* **Requirement**: Should a picture appear anywhere in the data, omit it and copy everything else exactly.

* **Data to process**:
====================
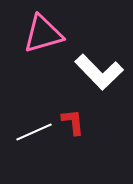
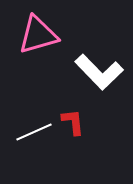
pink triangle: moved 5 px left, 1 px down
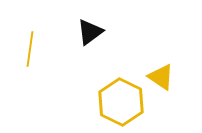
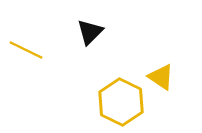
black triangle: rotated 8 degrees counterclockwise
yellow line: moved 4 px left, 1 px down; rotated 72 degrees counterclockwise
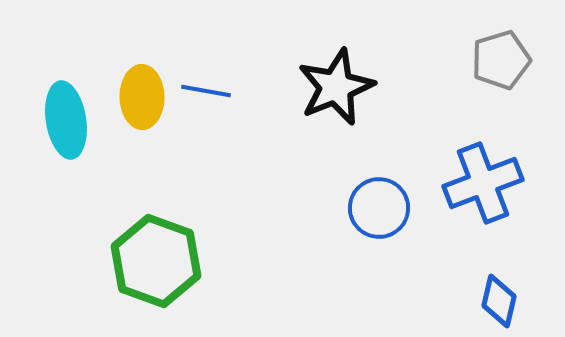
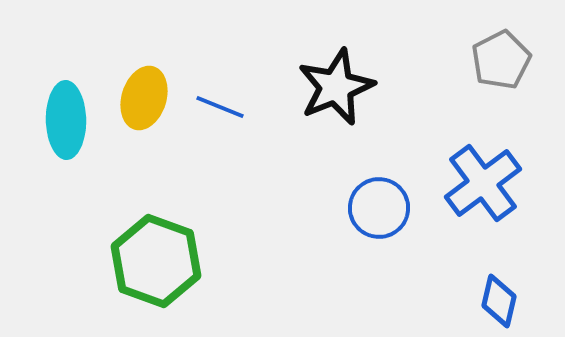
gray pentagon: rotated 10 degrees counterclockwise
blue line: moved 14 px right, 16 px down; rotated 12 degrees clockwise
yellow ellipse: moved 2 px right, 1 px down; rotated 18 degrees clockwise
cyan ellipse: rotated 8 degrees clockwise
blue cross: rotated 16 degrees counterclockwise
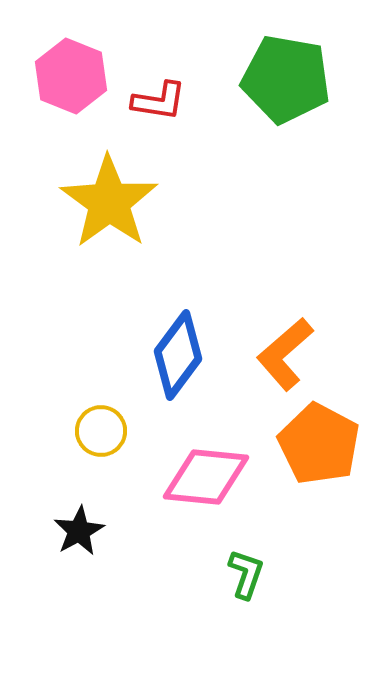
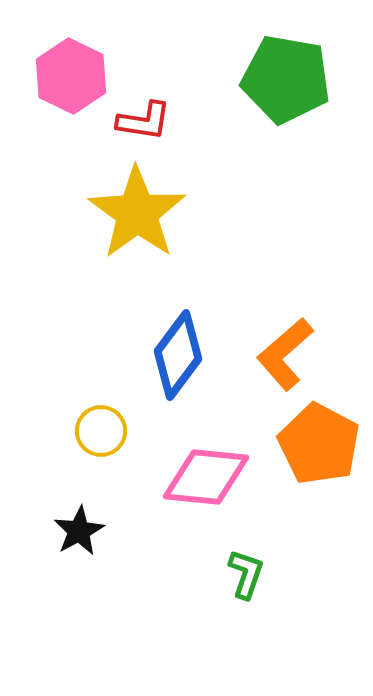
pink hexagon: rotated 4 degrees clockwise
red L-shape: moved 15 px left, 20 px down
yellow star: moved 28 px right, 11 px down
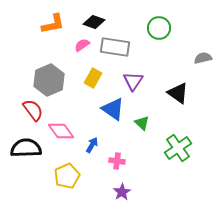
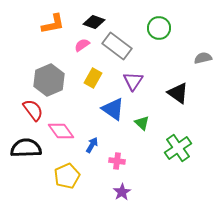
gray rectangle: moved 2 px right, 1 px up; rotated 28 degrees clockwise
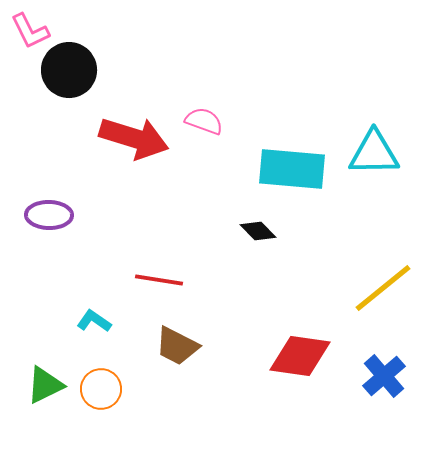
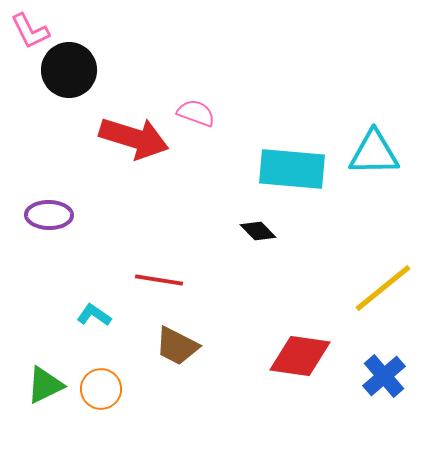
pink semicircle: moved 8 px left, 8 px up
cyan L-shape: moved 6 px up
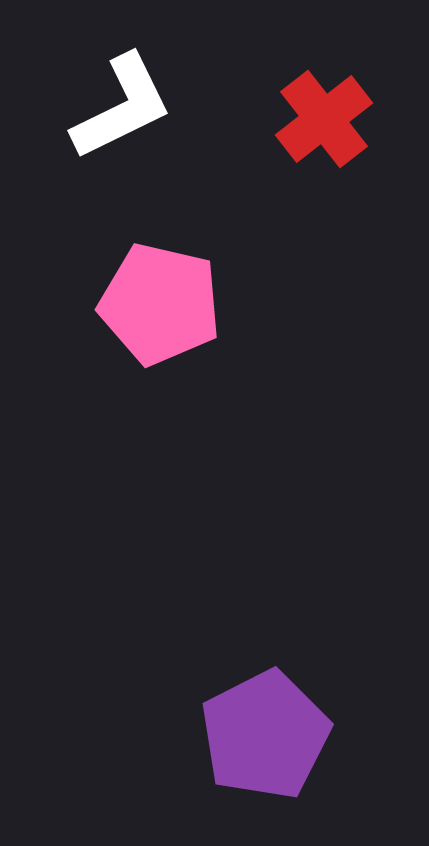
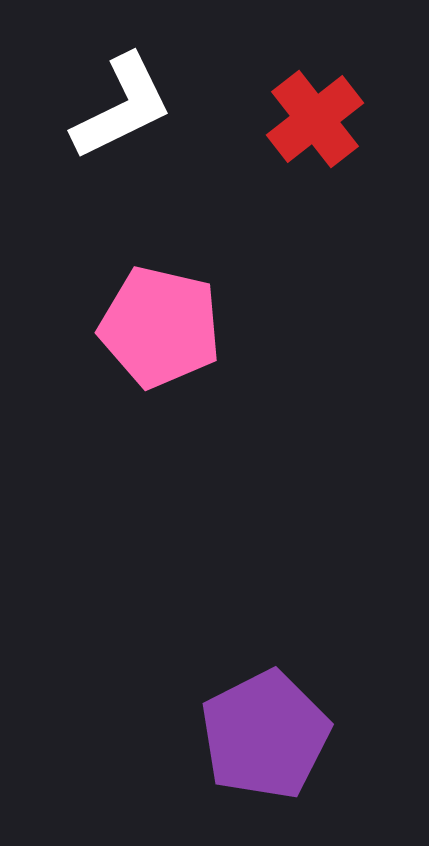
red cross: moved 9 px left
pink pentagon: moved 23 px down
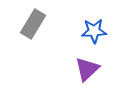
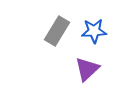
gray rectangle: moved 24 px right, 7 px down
====================
* **Exercise output**:
pink triangle: moved 5 px left, 1 px down
black triangle: rotated 8 degrees counterclockwise
yellow line: moved 4 px left, 1 px down; rotated 72 degrees counterclockwise
gray pentagon: rotated 10 degrees counterclockwise
blue line: moved 14 px right, 16 px down; rotated 12 degrees clockwise
yellow ellipse: moved 2 px right, 1 px down; rotated 18 degrees clockwise
cyan ellipse: rotated 8 degrees clockwise
blue cross: rotated 16 degrees counterclockwise
pink hexagon: rotated 4 degrees clockwise
red L-shape: moved 15 px left, 20 px down
yellow star: moved 28 px right, 11 px down
gray rectangle: moved 2 px right, 1 px up; rotated 28 degrees clockwise
pink semicircle: moved 8 px left, 8 px up
cyan L-shape: moved 6 px up
red cross: moved 9 px left
pink pentagon: moved 23 px down
gray rectangle: moved 24 px right, 7 px down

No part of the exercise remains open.